** DATA FOR THIS EXERCISE follows **

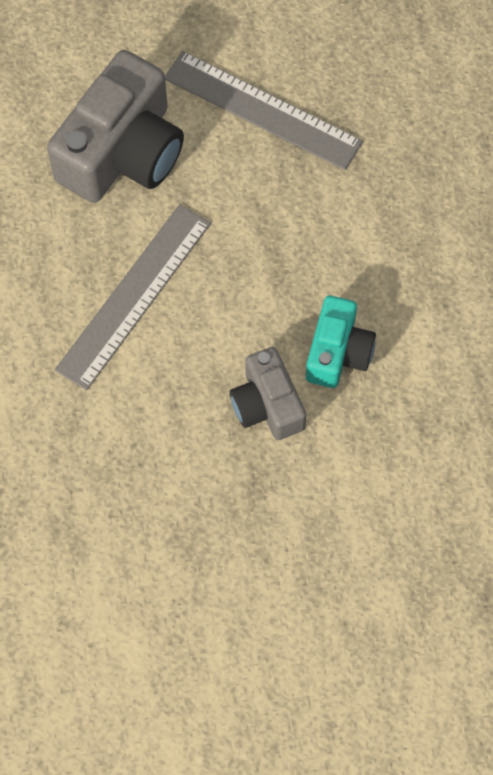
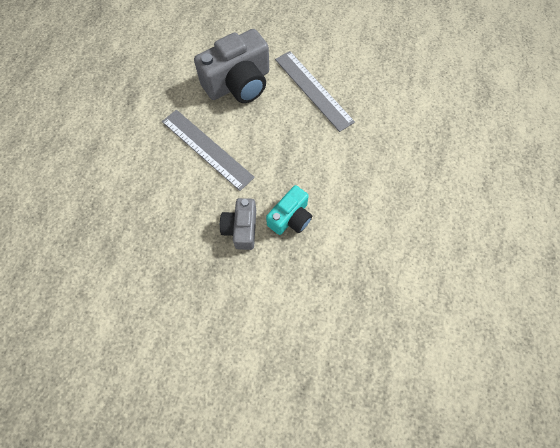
camera: 25 degrees right, 0 degrees up
(134, 296) = (207, 149): grey ruler -> grey ruler turned 75 degrees clockwise

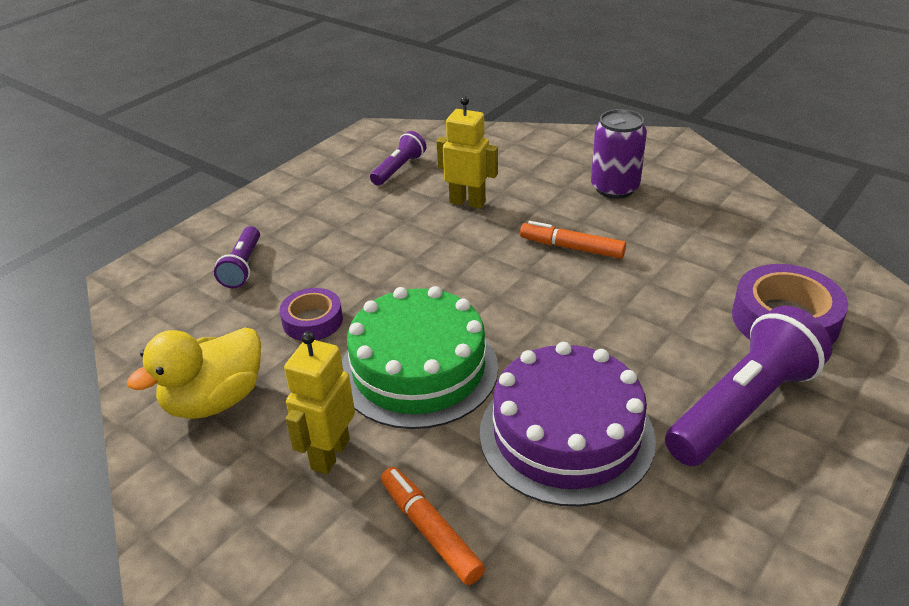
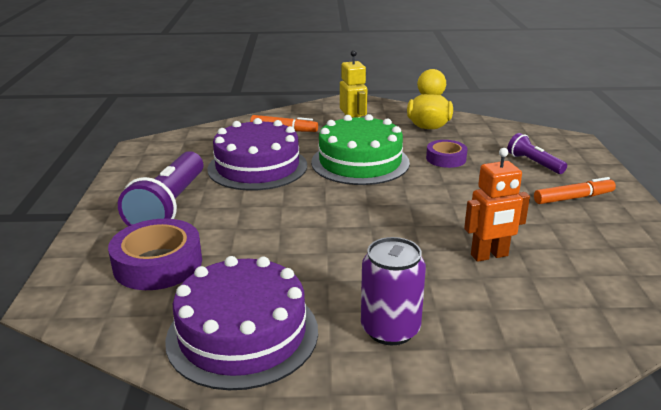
camera: 140 degrees right, 10 degrees down
(399, 169) = (596, 260): purple flashlight -> none
(467, 202) = (489, 255): yellow robot -> orange robot
(572, 248) = (359, 253): orange marker -> orange marker (573, 198)
(730, 225) = (242, 334): none -> purple cake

** End of DATA FOR THIS EXERCISE **

**PROBLEM STATEMENT**
Reproduce exactly what appears from the line containing "(399, 169) = (596, 260): purple" down to the final line of the data.

**EXERCISE OUTPUT**
(399, 169) = (596, 260): purple flashlight -> none
(467, 202) = (489, 255): yellow robot -> orange robot
(572, 248) = (359, 253): orange marker -> orange marker (573, 198)
(730, 225) = (242, 334): none -> purple cake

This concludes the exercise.